*** Opening of Dataset ***

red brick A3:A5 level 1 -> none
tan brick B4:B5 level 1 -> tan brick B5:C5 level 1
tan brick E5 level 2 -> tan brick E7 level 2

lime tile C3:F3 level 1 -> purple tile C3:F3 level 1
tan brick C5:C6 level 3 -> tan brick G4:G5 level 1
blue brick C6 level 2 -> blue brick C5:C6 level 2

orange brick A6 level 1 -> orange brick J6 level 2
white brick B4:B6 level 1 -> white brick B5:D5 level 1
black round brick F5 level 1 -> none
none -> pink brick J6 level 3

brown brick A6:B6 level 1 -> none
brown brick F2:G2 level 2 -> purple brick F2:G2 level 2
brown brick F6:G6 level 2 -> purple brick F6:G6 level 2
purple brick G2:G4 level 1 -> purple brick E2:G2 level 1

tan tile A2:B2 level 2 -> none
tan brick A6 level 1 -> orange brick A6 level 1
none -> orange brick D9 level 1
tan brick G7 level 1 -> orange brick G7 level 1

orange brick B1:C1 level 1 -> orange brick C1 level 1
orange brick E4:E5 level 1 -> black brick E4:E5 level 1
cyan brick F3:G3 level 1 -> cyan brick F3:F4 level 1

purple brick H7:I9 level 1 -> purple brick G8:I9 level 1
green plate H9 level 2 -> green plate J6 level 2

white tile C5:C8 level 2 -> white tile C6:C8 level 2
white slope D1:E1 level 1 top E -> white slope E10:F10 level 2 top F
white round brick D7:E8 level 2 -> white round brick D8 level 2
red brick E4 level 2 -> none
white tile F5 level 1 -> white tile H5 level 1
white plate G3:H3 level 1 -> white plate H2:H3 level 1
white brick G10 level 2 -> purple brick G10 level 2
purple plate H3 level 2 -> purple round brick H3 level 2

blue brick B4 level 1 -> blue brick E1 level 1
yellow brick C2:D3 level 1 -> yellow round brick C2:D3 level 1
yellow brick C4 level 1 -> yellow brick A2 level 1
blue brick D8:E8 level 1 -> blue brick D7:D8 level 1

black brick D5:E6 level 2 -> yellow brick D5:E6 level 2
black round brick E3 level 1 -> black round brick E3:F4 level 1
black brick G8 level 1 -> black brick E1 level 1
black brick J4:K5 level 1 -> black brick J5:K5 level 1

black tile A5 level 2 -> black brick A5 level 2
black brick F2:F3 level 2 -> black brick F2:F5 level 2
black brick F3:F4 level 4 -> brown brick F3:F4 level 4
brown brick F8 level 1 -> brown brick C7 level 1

*** Close of Dataset ***

What needs to be done:
Return all the lines shown above, word for word.

Task response:
red brick A3:A5 level 1 -> none
tan brick B4:B5 level 1 -> tan brick B5:C5 level 1
tan brick E5 level 2 -> tan brick E7 level 2

lime tile C3:F3 level 1 -> purple tile C3:F3 level 1
tan brick C5:C6 level 3 -> tan brick G4:G5 level 1
blue brick C6 level 2 -> blue brick C5:C6 level 2

orange brick A6 level 1 -> orange brick J6 level 2
white brick B4:B6 level 1 -> white brick B5:D5 level 1
black round brick F5 level 1 -> none
none -> pink brick J6 level 3

brown brick A6:B6 level 1 -> none
brown brick F2:G2 level 2 -> purple brick F2:G2 level 2
brown brick F6:G6 level 2 -> purple brick F6:G6 level 2
purple brick G2:G4 level 1 -> purple brick E2:G2 level 1

tan tile A2:B2 level 2 -> none
tan brick A6 level 1 -> orange brick A6 level 1
none -> orange brick D9 level 1
tan brick G7 level 1 -> orange brick G7 level 1

orange brick B1:C1 level 1 -> orange brick C1 level 1
orange brick E4:E5 level 1 -> black brick E4:E5 level 1
cyan brick F3:G3 level 1 -> cyan brick F3:F4 level 1

purple brick H7:I9 level 1 -> purple brick G8:I9 level 1
green plate H9 level 2 -> green plate J6 level 2

white tile C5:C8 level 2 -> white tile C6:C8 level 2
white slope D1:E1 level 1 top E -> white slope E10:F10 level 2 top F
white round brick D7:E8 level 2 -> white round brick D8 level 2
red brick E4 level 2 -> none
white tile F5 level 1 -> white tile H5 level 1
white plate G3:H3 level 1 -> white plate H2:H3 level 1
white brick G10 level 2 -> purple brick G10 level 2
purple plate H3 level 2 -> purple round brick H3 level 2

blue brick B4 level 1 -> blue brick E1 level 1
yellow brick C2:D3 level 1 -> yellow round brick C2:D3 level 1
yellow brick C4 level 1 -> yellow brick A2 level 1
blue brick D8:E8 level 1 -> blue brick D7:D8 level 1

black brick D5:E6 level 2 -> yellow brick D5:E6 level 2
black round brick E3 level 1 -> black round brick E3:F4 level 1
black brick G8 level 1 -> black brick E1 level 1
black brick J4:K5 level 1 -> black brick J5:K5 level 1

black tile A5 level 2 -> black brick A5 level 2
black brick F2:F3 level 2 -> black brick F2:F5 level 2
black brick F3:F4 level 4 -> brown brick F3:F4 level 4
brown brick F8 level 1 -> brown brick C7 level 1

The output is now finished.